What you have to do ->
Reproduce verbatim the lines of the material below, starting at the line with "C9: 1500uF (GND, VDD) -> none" and ending at the line with "R7: 820 (CHG, STAT) -> 1.5k (CHG, STAT)", both inclusive; skip the rest.

Entries provided ->

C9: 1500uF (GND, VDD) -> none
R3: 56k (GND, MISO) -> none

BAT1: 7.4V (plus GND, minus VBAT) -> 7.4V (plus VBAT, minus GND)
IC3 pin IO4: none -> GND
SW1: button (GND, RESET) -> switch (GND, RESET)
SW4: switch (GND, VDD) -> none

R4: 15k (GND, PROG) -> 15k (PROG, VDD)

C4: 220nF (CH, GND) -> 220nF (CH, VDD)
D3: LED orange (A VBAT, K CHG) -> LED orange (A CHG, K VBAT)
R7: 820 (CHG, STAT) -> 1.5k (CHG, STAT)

==

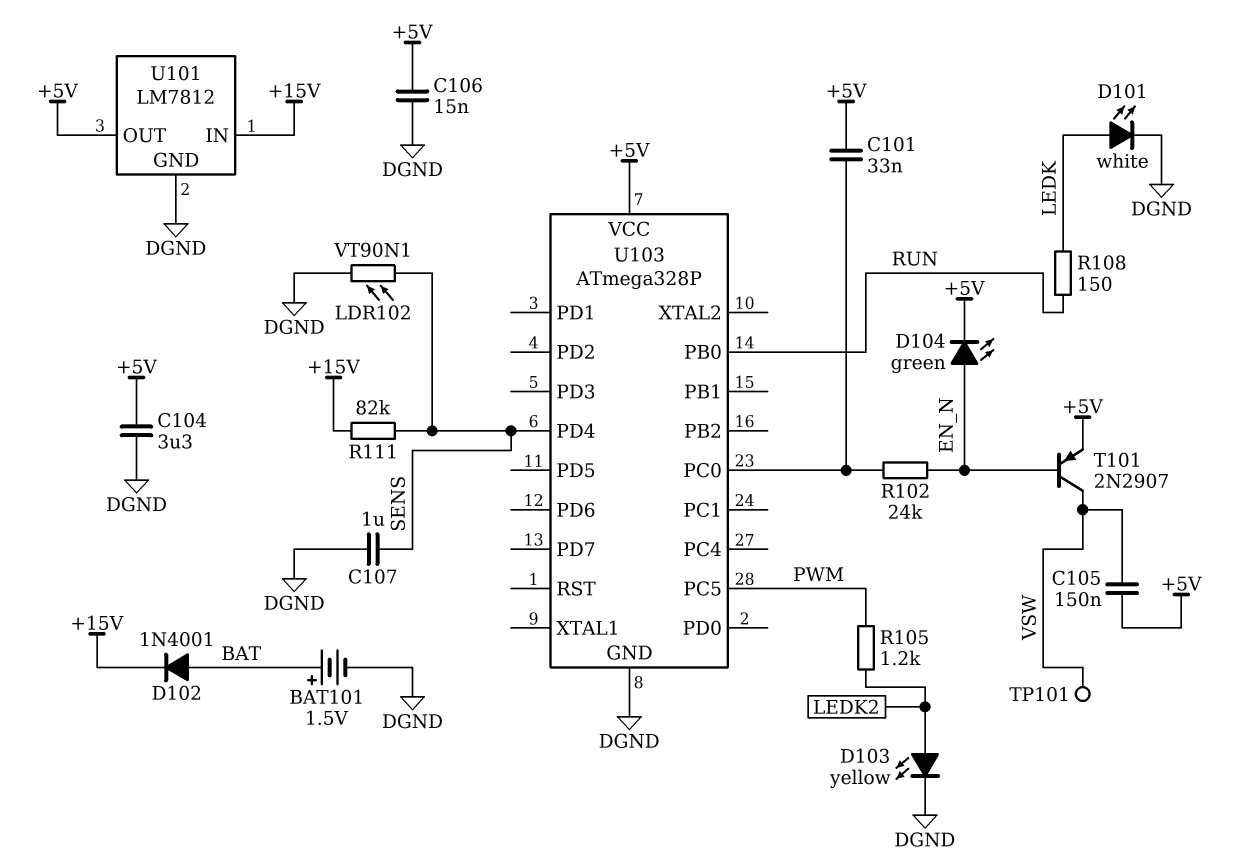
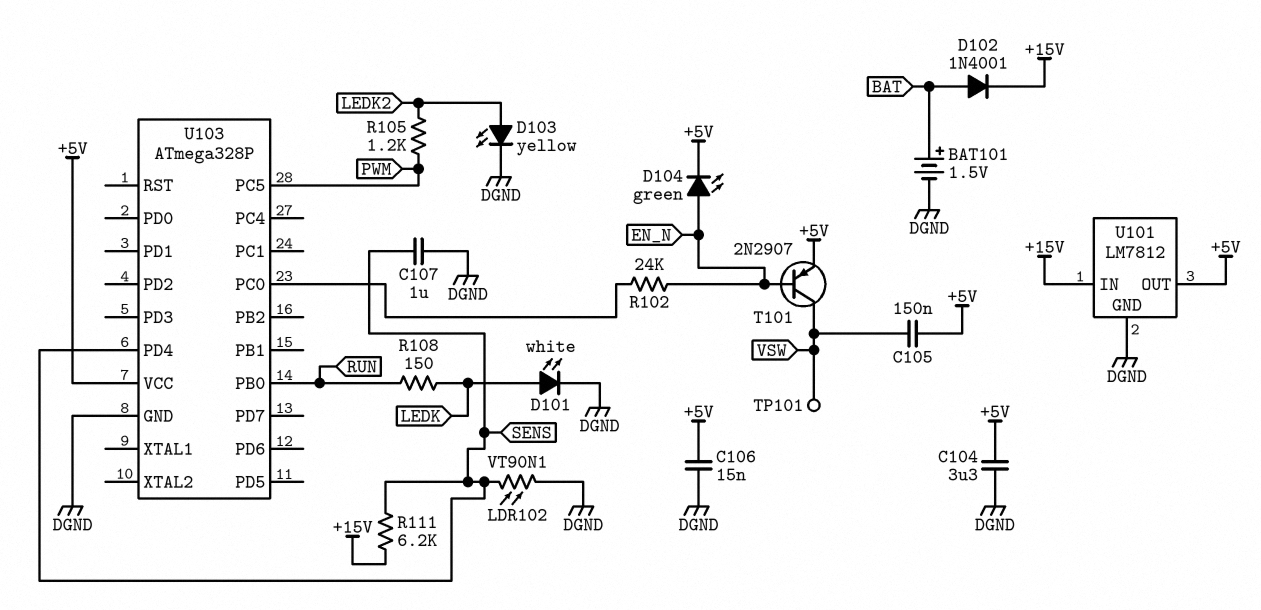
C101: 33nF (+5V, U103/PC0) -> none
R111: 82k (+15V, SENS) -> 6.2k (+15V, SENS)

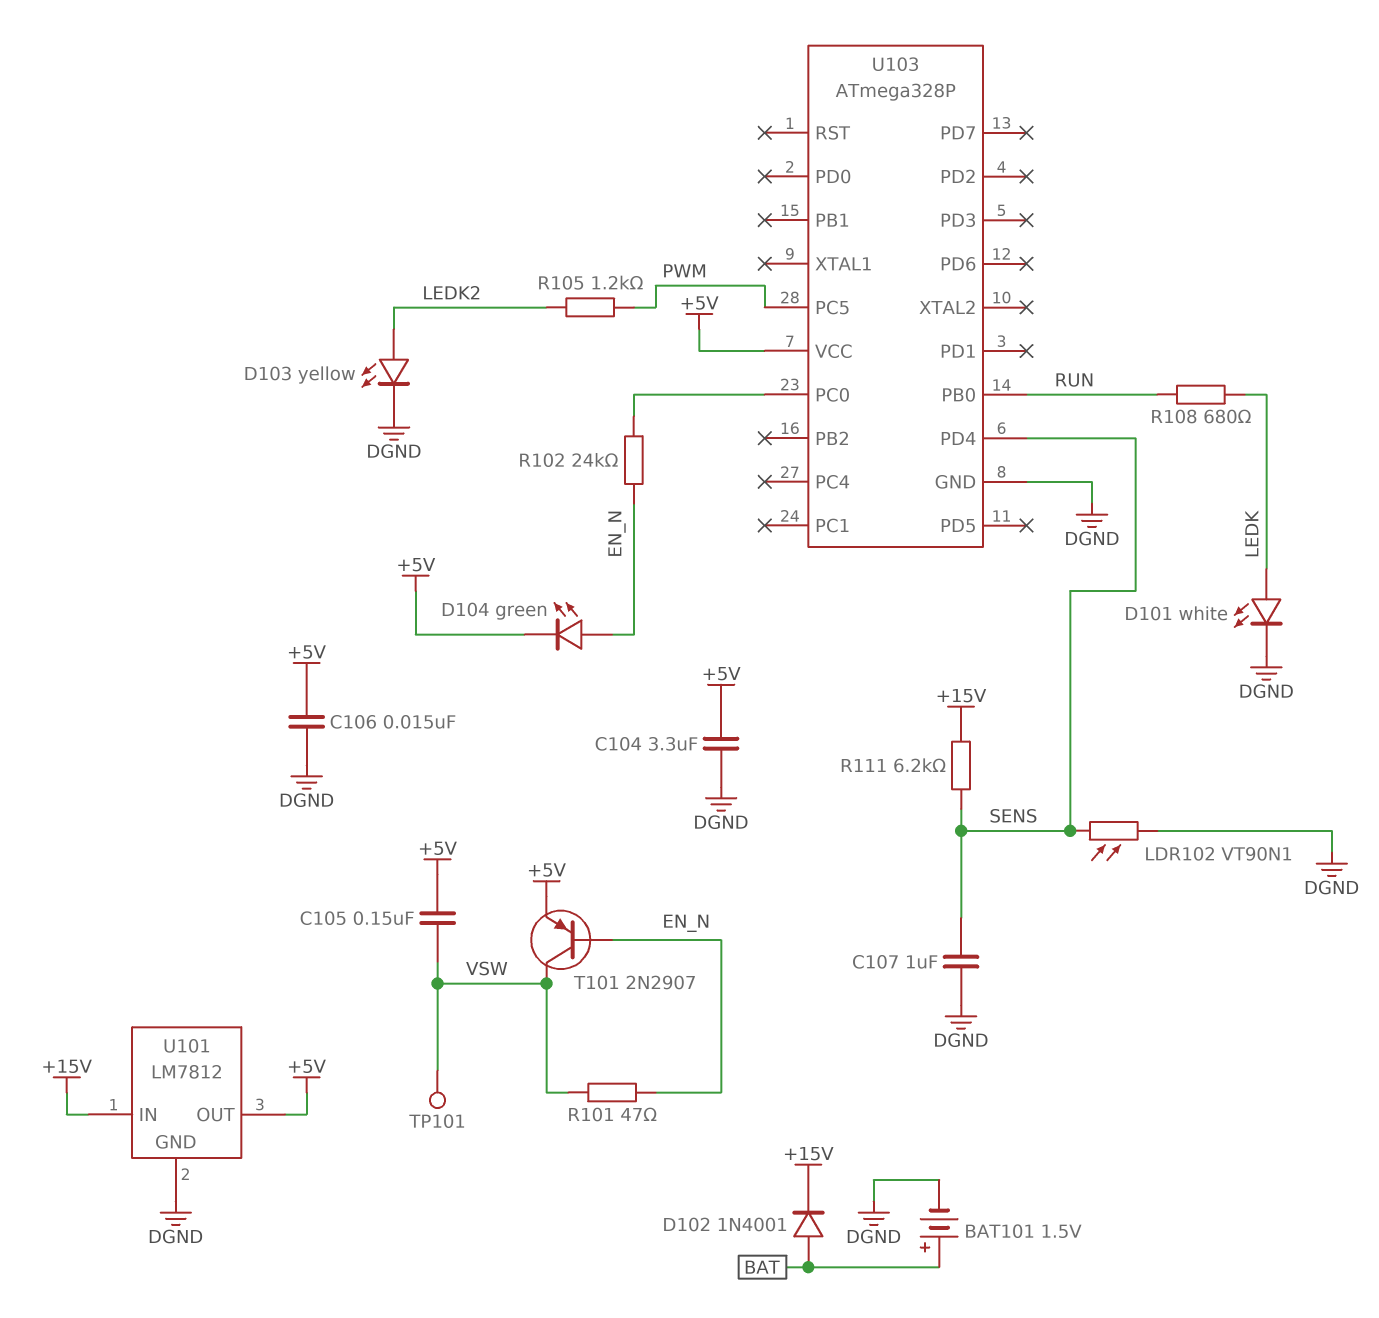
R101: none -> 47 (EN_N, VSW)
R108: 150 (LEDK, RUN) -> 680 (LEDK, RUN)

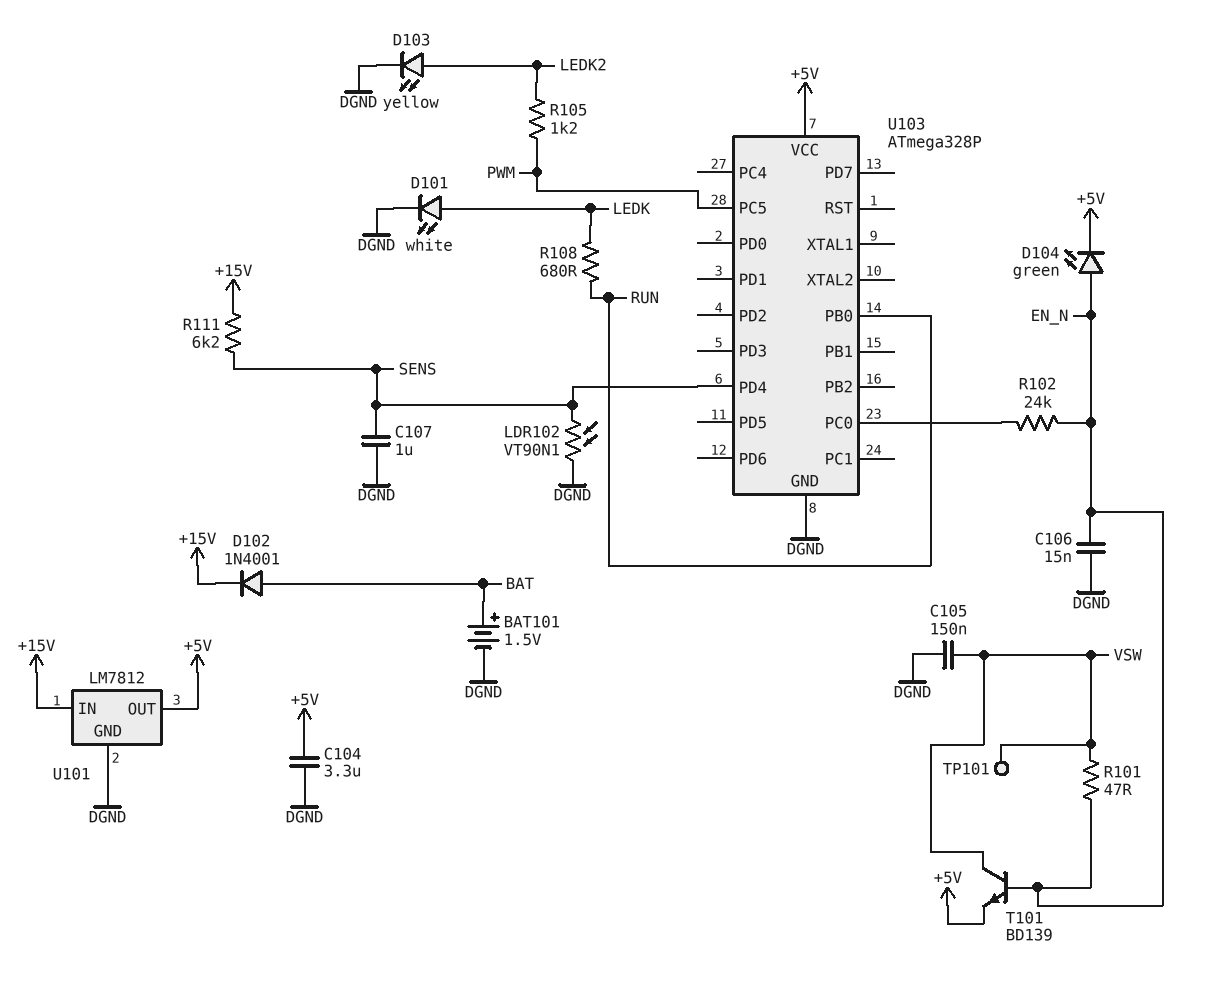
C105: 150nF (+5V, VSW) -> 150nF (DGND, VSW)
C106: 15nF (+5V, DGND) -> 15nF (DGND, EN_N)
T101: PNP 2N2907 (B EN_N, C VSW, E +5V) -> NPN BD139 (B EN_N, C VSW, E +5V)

--

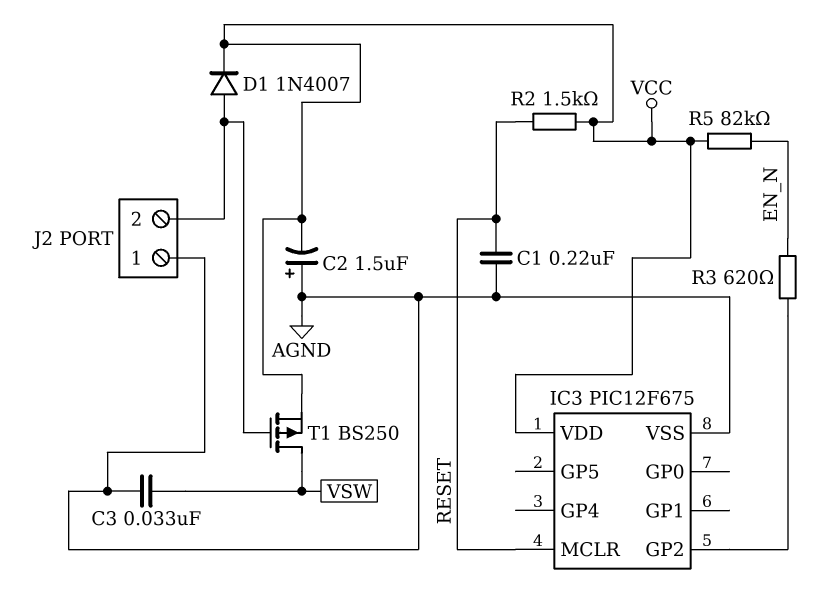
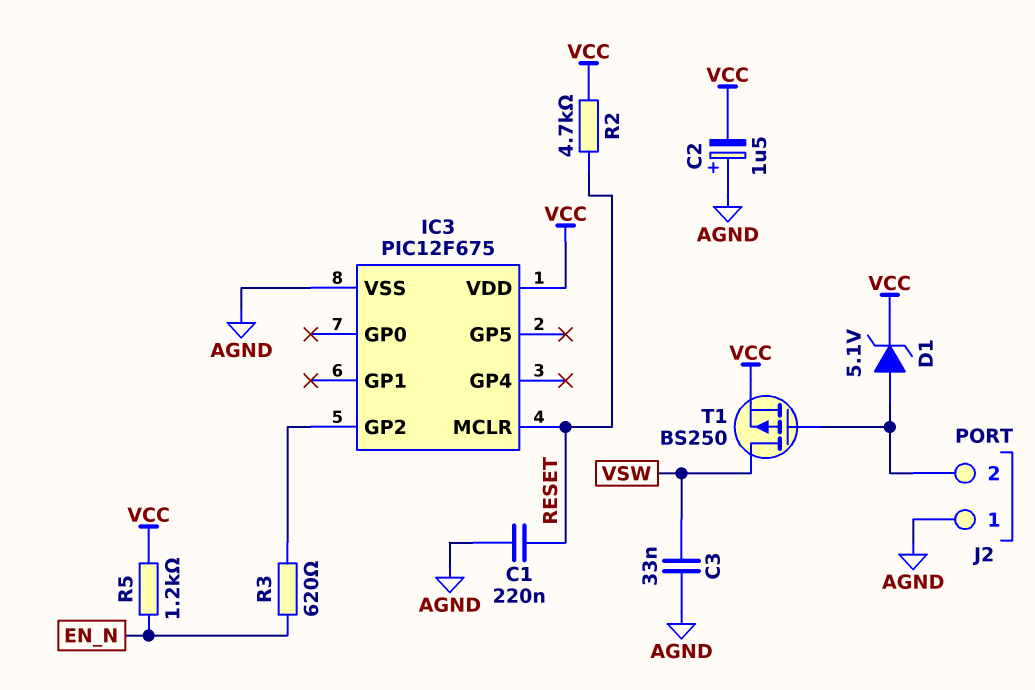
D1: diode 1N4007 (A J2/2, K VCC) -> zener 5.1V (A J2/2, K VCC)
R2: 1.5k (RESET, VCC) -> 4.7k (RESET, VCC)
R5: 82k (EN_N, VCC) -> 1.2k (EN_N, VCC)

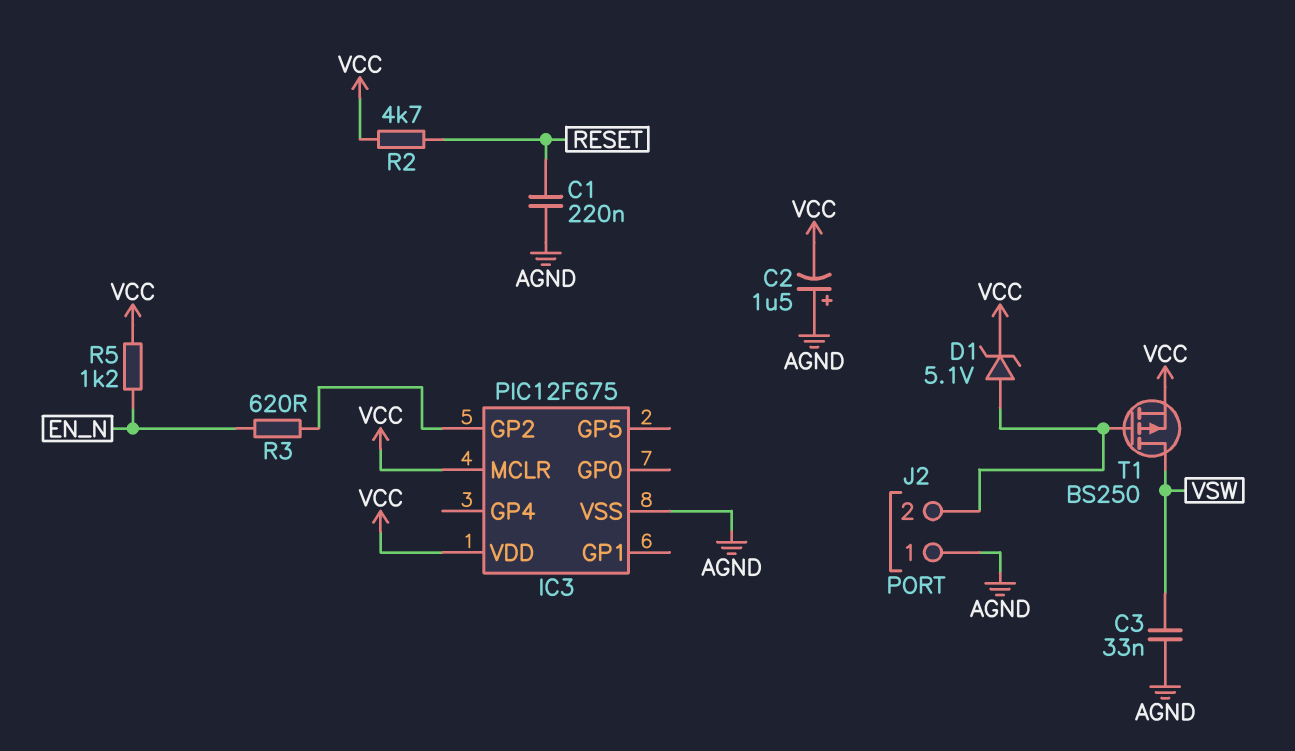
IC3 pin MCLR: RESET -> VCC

Task answer ->
C9: 1500uF (GND, VDD) -> none
R3: 56k (GND, MISO) -> none

BAT1: 7.4V (plus GND, minus VBAT) -> 7.4V (plus VBAT, minus GND)
IC3 pin IO4: none -> GND
SW1: button (GND, RESET) -> switch (GND, RESET)
SW4: switch (GND, VDD) -> none

R4: 15k (GND, PROG) -> 15k (PROG, VDD)

C4: 220nF (CH, GND) -> 220nF (CH, VDD)
D3: LED orange (A VBAT, K CHG) -> LED orange (A CHG, K VBAT)
R7: 820 (CHG, STAT) -> 1.5k (CHG, STAT)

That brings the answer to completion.